EXERCISE PROMPT >>
Transcribe the full listing exactly, and drop every picture.

DATASET SECTION >>
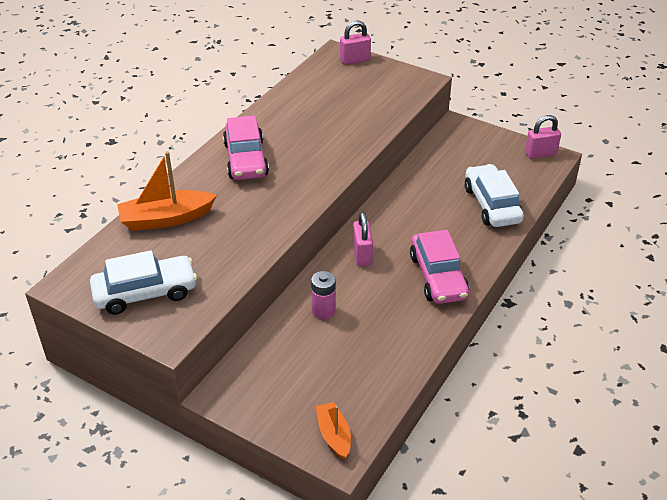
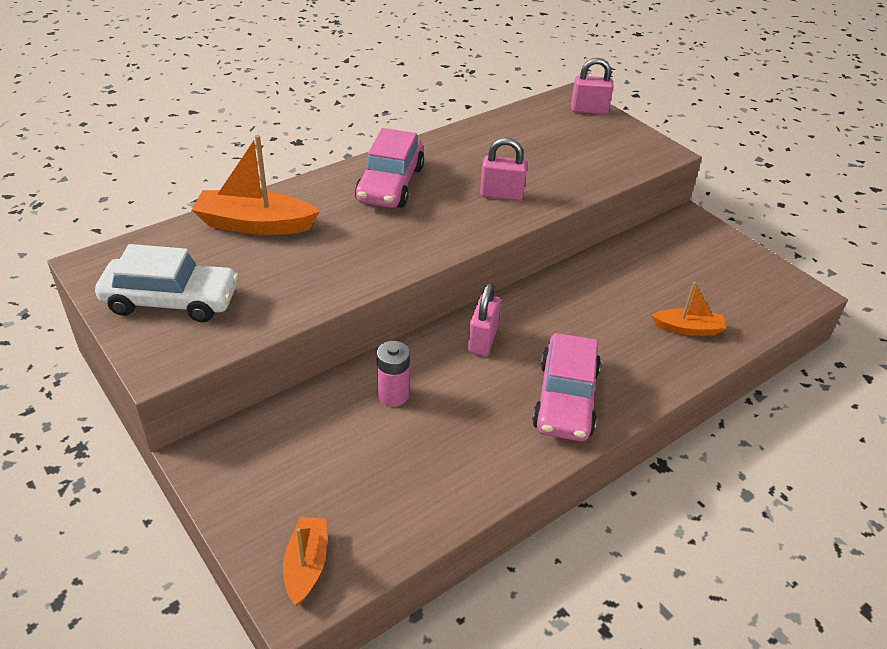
camera: 20 degrees right, 0 degrees up
(492, 205) = (688, 329): white car -> orange boat
(540, 154) = (787, 284): pink padlock -> pink padlock (501, 195)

ANSWER SPACE >>
camera: 20 degrees right, 0 degrees up
(492, 205) = (688, 329): white car -> orange boat
(540, 154) = (787, 284): pink padlock -> pink padlock (501, 195)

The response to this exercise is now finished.